_RECORDS_

○ ○ ○ ○

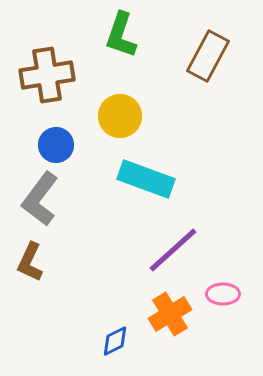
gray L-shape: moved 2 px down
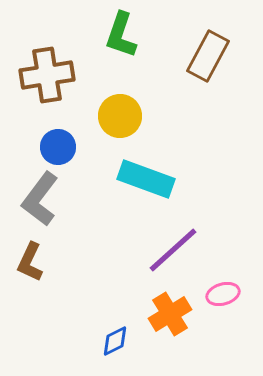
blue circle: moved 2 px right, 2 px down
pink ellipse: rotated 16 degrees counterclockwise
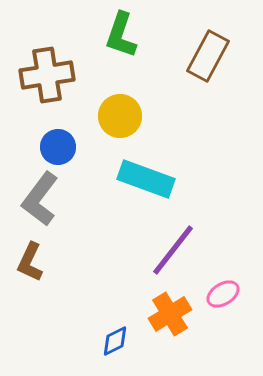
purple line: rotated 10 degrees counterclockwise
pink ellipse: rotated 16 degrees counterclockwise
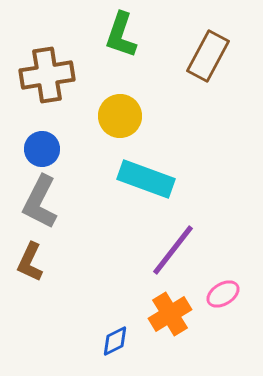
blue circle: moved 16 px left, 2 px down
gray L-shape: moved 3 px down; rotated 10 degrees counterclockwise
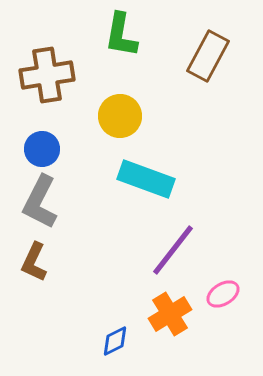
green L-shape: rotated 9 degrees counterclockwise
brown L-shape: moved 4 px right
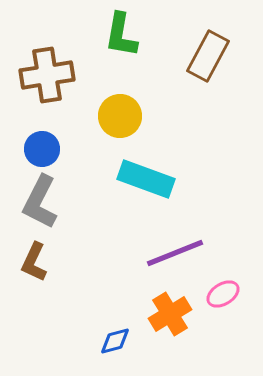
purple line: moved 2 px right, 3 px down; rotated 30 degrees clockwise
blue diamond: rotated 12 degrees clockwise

○ ○ ○ ○

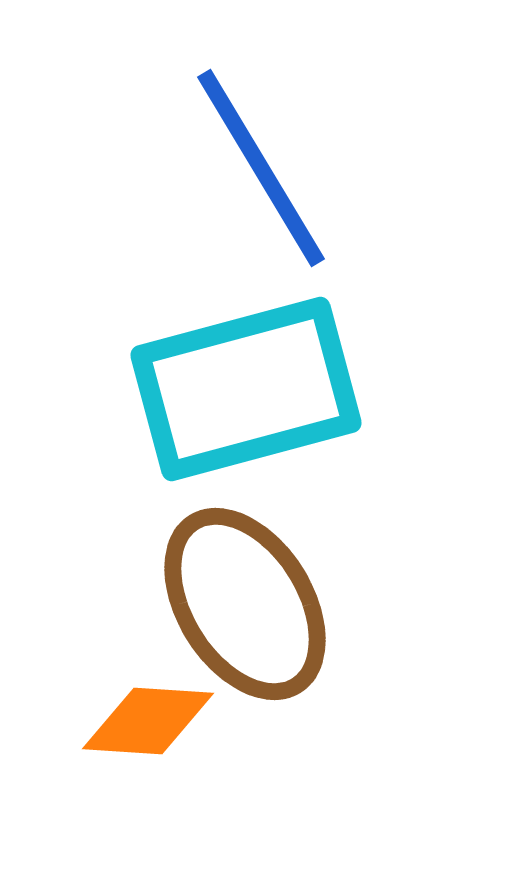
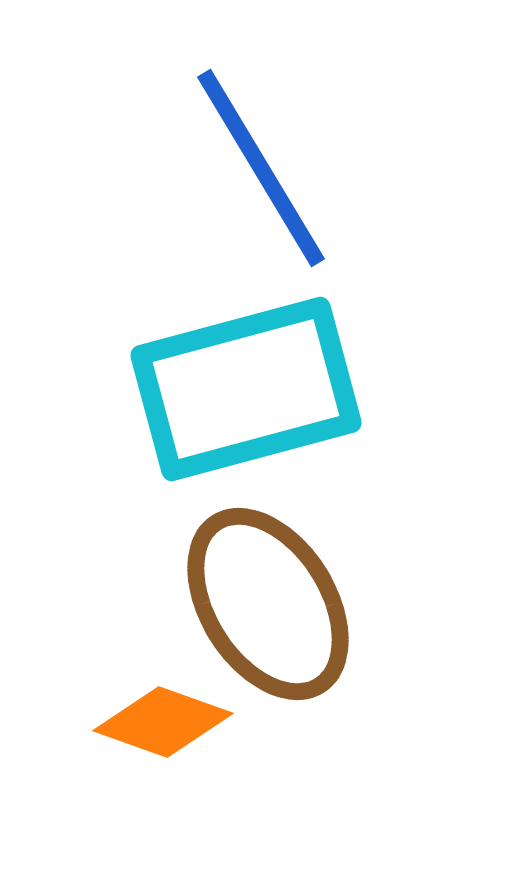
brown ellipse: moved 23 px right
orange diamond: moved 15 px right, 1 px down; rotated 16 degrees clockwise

○ ○ ○ ○

_GOAL OF THE EXERCISE_
Please return the material's lines unchanged, from the line with "purple line: moved" to the line with "blue diamond: rotated 12 degrees clockwise", including both of those lines.

_ANSWER FOR THE TASK_
purple line: moved 2 px right, 3 px down; rotated 30 degrees clockwise
blue diamond: rotated 12 degrees clockwise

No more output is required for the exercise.